**INSTRUCTIONS FOR THE TASK**
Starting at the line with "pink box [370,248,432,321]" and going on through the line with "none -> purple carton [380,164,484,331]", reproduce each line in the records below exactly and nothing more.

**EXTRACTED MATERIAL**
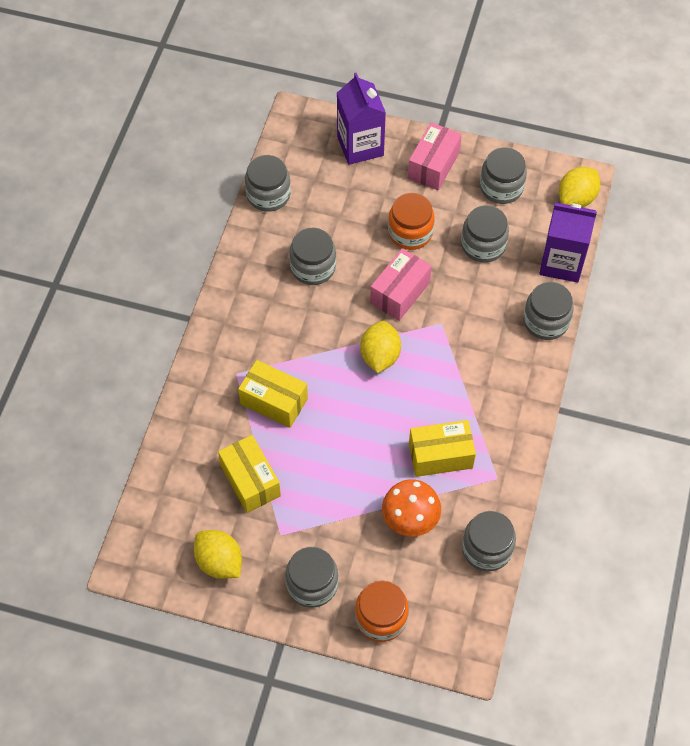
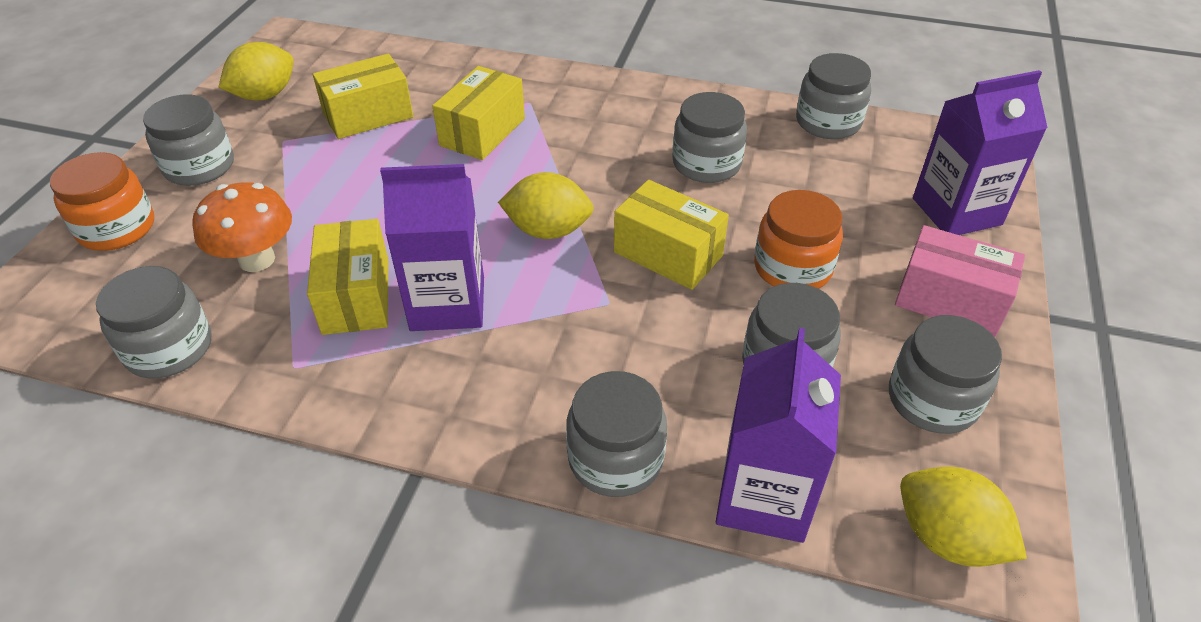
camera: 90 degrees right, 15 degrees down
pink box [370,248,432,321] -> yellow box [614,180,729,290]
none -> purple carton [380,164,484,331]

==

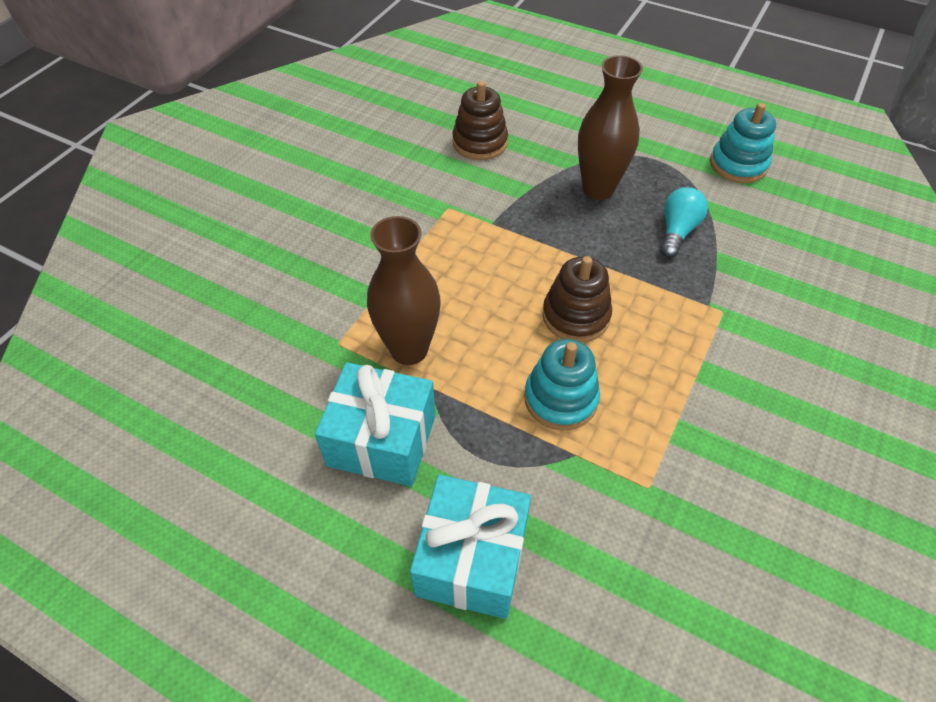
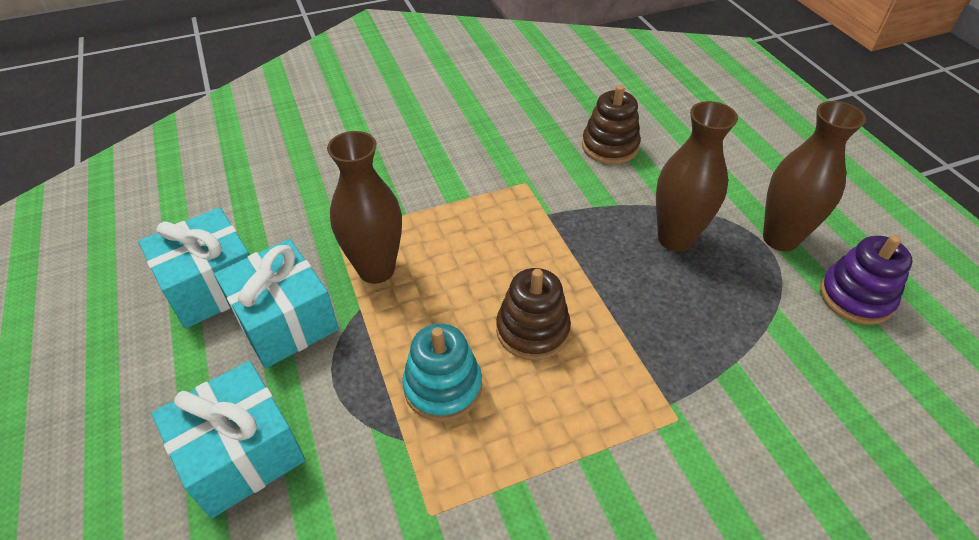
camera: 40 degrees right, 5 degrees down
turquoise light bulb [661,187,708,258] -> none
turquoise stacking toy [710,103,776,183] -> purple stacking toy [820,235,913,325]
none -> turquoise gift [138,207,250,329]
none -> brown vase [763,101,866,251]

**EXERCISE RESPONSE**
pink box [370,248,432,321] -> yellow box [614,180,729,290]
none -> purple carton [380,164,484,331]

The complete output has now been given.